A verbatim transcript of the data below is required, images omitted.
[SUPPLIED RECORDS Boundary: Start]
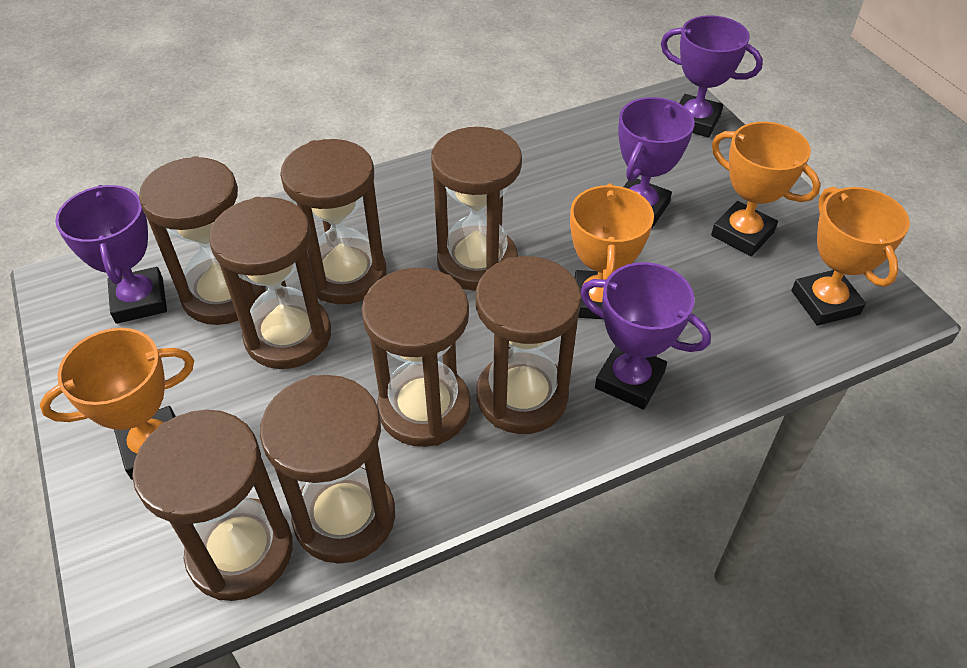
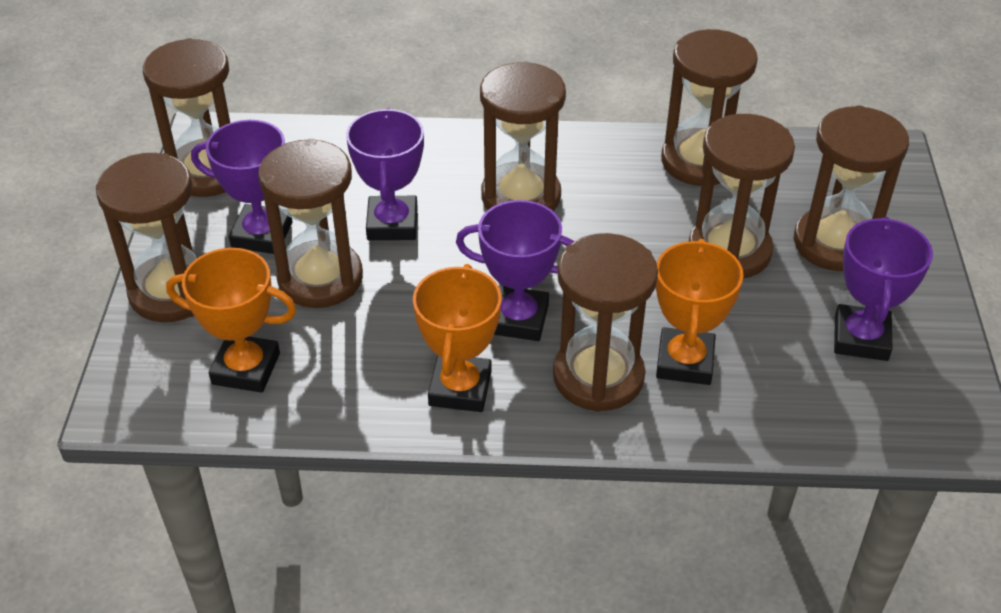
orange trophy: 4 -> 3

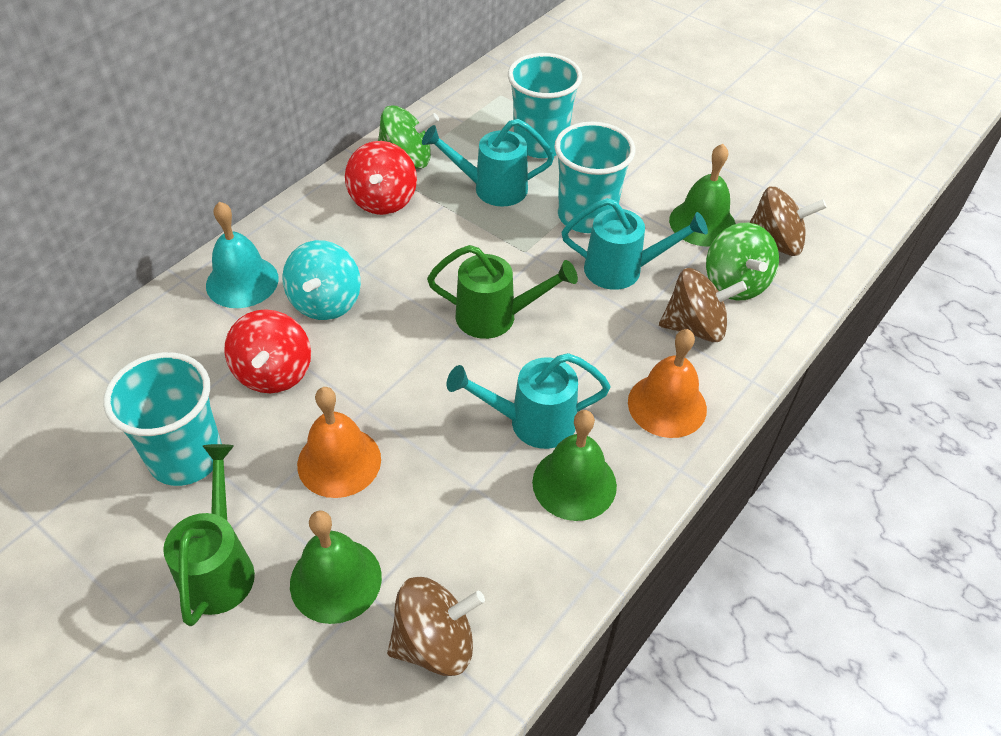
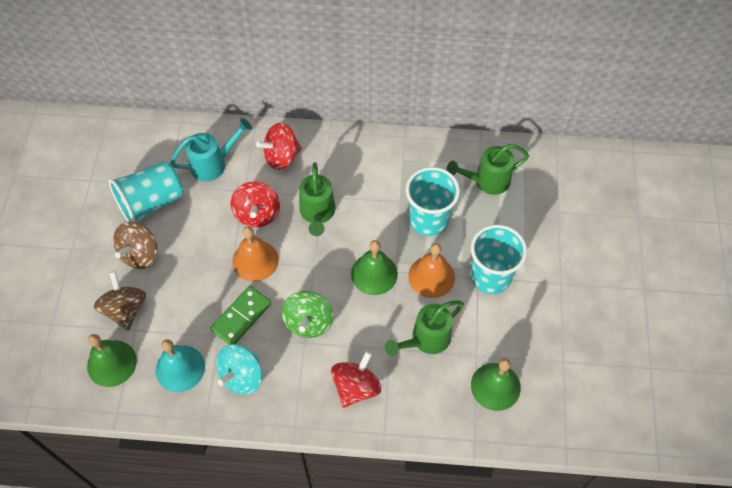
brown spinning top: 3 -> 2
green domino: 0 -> 1
green spinning top: 2 -> 1
green watering can: 2 -> 3
red spinning top: 2 -> 3
turquoise watering can: 3 -> 1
[SUPPLIED RECORDS Boundary: End]
> _ANSWER BOX_:
orange trophy: 4 -> 3

brown spinning top: 3 -> 2
green domino: 0 -> 1
green spinning top: 2 -> 1
green watering can: 2 -> 3
red spinning top: 2 -> 3
turquoise watering can: 3 -> 1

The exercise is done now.